DATA
::::::

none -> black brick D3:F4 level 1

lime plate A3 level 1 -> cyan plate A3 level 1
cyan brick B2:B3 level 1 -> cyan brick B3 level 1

::::::

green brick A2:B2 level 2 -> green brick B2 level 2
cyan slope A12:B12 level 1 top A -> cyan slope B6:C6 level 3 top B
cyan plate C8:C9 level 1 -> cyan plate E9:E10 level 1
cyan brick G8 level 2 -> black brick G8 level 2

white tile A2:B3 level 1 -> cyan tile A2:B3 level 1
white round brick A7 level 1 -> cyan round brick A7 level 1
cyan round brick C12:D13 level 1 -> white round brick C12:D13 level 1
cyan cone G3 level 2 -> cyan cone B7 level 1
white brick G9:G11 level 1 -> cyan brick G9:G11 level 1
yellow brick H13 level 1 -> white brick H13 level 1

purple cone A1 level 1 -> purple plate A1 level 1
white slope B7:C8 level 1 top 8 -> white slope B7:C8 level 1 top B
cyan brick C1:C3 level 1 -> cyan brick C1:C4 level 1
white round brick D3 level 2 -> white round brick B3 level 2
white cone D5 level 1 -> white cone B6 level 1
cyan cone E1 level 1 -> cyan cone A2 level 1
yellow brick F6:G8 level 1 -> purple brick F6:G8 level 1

::::::

TASK OBJECTIVE
Scan the lines above for "cyan brick G8" and for "yellow brick F6:G8". Repeat exactly the line holding each of them and every line in between.

THE ANSWER
cyan brick G8 level 2 -> black brick G8 level 2

white tile A2:B3 level 1 -> cyan tile A2:B3 level 1
white round brick A7 level 1 -> cyan round brick A7 level 1
cyan round brick C12:D13 level 1 -> white round brick C12:D13 level 1
cyan cone G3 level 2 -> cyan cone B7 level 1
white brick G9:G11 level 1 -> cyan brick G9:G11 level 1
yellow brick H13 level 1 -> white brick H13 level 1

purple cone A1 level 1 -> purple plate A1 level 1
white slope B7:C8 level 1 top 8 -> white slope B7:C8 level 1 top B
cyan brick C1:C3 level 1 -> cyan brick C1:C4 level 1
white round brick D3 level 2 -> white round brick B3 level 2
white cone D5 level 1 -> white cone B6 level 1
cyan cone E1 level 1 -> cyan cone A2 level 1
yellow brick F6:G8 level 1 -> purple brick F6:G8 level 1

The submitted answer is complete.